Coordinate-based change listings:
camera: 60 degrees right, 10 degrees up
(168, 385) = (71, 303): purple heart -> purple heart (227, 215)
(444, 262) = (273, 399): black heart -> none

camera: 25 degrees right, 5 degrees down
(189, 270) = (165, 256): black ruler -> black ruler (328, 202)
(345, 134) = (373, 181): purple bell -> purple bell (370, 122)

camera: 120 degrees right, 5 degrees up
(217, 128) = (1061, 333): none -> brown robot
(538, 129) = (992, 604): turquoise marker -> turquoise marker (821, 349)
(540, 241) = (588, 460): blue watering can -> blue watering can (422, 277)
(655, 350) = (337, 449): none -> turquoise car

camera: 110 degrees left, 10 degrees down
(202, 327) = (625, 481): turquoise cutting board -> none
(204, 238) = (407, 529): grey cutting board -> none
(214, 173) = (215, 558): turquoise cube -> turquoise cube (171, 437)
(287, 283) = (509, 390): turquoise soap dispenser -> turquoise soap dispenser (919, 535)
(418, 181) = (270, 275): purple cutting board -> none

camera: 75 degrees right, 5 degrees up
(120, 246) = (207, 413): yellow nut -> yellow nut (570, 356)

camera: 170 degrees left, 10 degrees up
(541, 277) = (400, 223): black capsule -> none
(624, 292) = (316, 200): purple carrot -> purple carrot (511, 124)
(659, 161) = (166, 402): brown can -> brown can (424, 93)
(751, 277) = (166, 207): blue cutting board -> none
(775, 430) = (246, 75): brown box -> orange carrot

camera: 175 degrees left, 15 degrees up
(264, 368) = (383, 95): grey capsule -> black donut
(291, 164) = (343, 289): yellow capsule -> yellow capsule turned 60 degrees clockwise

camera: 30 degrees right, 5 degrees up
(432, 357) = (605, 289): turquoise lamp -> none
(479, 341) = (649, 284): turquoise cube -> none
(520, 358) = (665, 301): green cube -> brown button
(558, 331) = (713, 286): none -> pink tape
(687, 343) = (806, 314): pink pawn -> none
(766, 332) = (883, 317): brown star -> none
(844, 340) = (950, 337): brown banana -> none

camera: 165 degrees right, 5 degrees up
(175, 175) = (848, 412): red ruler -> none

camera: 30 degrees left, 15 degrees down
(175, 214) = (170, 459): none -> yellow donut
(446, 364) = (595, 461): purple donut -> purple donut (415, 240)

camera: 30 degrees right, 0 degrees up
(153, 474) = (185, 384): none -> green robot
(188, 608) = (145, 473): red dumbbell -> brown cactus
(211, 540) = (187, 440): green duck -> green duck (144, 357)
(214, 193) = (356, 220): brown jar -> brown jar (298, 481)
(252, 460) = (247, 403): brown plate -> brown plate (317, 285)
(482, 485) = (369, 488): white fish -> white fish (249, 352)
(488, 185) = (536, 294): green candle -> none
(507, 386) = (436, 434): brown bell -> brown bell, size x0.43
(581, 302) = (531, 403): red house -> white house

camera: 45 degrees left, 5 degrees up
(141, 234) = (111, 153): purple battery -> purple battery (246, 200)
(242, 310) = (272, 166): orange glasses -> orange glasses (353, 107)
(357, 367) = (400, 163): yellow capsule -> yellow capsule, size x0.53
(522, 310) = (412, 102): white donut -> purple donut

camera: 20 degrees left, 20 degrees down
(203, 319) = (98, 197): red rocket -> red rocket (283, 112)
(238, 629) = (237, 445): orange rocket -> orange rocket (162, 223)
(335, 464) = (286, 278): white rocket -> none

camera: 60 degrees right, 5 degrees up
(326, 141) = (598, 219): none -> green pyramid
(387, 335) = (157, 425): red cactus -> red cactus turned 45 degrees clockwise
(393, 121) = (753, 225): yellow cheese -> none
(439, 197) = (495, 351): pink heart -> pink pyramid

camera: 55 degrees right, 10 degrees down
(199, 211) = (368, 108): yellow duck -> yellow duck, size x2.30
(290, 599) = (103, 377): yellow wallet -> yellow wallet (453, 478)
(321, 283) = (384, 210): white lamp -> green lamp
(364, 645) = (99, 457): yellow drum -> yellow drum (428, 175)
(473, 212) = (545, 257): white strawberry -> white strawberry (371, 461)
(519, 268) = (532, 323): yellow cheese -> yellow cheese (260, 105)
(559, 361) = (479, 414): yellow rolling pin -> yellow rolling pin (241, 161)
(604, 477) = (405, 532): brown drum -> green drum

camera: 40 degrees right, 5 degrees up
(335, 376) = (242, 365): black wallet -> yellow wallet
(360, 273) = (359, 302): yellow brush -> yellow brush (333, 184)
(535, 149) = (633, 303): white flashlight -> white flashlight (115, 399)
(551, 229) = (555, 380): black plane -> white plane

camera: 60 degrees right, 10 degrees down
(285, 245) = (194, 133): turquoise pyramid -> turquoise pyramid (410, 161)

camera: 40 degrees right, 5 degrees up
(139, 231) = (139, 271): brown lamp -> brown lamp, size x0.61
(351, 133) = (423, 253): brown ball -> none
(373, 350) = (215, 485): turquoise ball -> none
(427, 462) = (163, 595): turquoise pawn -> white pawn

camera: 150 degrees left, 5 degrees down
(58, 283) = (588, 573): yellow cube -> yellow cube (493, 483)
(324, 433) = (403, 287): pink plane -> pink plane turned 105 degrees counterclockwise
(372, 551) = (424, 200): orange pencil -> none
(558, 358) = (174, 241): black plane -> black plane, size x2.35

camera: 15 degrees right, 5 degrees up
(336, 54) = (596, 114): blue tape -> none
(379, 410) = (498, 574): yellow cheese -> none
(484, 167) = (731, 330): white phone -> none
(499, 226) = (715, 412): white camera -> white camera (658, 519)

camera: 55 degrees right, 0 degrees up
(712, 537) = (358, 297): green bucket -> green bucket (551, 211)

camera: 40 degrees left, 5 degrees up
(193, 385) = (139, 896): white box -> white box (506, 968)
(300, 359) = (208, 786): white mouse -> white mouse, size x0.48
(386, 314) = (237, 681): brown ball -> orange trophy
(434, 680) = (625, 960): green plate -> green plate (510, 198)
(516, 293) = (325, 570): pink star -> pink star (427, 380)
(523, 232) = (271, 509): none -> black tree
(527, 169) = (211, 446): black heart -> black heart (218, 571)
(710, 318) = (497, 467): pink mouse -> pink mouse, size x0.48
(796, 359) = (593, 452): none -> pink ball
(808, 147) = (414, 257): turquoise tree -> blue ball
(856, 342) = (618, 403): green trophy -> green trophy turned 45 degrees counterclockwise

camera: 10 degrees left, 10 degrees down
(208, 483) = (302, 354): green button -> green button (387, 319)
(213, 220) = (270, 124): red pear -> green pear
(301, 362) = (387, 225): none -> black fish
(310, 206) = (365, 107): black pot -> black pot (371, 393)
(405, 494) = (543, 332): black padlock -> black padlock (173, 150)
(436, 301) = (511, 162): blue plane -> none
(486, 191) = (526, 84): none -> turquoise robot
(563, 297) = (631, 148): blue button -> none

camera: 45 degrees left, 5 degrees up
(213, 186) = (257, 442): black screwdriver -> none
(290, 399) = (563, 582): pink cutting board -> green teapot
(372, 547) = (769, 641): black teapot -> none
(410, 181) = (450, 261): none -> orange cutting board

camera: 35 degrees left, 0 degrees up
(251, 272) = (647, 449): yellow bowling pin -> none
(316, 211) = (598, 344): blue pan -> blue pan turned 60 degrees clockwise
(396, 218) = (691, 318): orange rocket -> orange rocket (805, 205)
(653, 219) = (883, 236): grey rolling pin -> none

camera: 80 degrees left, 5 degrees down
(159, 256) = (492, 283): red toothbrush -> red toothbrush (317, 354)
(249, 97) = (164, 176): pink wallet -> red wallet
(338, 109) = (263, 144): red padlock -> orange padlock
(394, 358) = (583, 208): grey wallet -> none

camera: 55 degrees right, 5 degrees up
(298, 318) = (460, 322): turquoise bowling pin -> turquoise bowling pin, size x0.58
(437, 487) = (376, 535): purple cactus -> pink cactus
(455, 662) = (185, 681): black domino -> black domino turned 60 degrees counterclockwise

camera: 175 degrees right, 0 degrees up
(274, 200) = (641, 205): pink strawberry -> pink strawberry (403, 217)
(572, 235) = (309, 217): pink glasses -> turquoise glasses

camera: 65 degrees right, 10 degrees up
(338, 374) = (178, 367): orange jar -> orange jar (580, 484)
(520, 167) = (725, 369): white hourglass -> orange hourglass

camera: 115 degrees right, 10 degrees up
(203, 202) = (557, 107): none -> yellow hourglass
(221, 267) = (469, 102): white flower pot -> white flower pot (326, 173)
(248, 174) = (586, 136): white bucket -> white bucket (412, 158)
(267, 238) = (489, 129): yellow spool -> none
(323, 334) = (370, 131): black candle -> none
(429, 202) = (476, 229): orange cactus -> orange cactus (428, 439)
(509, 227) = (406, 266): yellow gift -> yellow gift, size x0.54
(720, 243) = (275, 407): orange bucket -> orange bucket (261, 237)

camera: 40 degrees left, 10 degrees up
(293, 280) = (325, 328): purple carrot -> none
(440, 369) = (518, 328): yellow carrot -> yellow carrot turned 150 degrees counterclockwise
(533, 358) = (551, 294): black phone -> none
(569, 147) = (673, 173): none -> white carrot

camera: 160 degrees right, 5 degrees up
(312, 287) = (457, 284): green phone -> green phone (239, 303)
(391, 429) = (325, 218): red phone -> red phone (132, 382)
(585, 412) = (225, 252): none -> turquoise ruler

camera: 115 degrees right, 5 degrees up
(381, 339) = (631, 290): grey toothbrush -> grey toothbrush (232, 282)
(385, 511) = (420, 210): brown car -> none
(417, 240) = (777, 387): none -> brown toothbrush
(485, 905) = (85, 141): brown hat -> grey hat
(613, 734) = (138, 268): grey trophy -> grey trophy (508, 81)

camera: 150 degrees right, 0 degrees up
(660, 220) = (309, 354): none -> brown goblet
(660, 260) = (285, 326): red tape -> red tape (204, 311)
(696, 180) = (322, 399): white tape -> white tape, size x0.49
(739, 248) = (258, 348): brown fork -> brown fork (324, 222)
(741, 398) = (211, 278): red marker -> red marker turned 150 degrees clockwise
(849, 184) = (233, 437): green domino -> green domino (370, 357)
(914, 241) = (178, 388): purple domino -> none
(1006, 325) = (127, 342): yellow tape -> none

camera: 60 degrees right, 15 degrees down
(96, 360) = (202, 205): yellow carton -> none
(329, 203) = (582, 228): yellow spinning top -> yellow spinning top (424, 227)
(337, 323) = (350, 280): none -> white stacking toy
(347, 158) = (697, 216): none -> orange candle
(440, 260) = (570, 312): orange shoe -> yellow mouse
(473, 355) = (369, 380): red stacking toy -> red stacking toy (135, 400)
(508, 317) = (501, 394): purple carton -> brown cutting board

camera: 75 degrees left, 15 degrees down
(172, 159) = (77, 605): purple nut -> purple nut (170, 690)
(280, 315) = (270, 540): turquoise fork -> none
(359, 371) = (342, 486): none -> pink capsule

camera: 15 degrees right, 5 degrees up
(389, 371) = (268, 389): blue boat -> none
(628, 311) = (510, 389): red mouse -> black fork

Activity: Your response should hold the lines from the first line of the entries above through the line with "(538, 129) = (992, 604): turquoise", each retyped exactly, and nothing else.

Answer section:
camera: 60 degrees right, 10 degrees up
(168, 385) = (71, 303): purple heart -> purple heart (227, 215)
(444, 262) = (273, 399): black heart -> none

camera: 25 degrees right, 5 degrees down
(189, 270) = (165, 256): black ruler -> black ruler (328, 202)
(345, 134) = (373, 181): purple bell -> purple bell (370, 122)

camera: 120 degrees right, 5 degrees up
(217, 128) = (1061, 333): none -> brown robot
(538, 129) = (992, 604): turquoise marker -> turquoise marker (821, 349)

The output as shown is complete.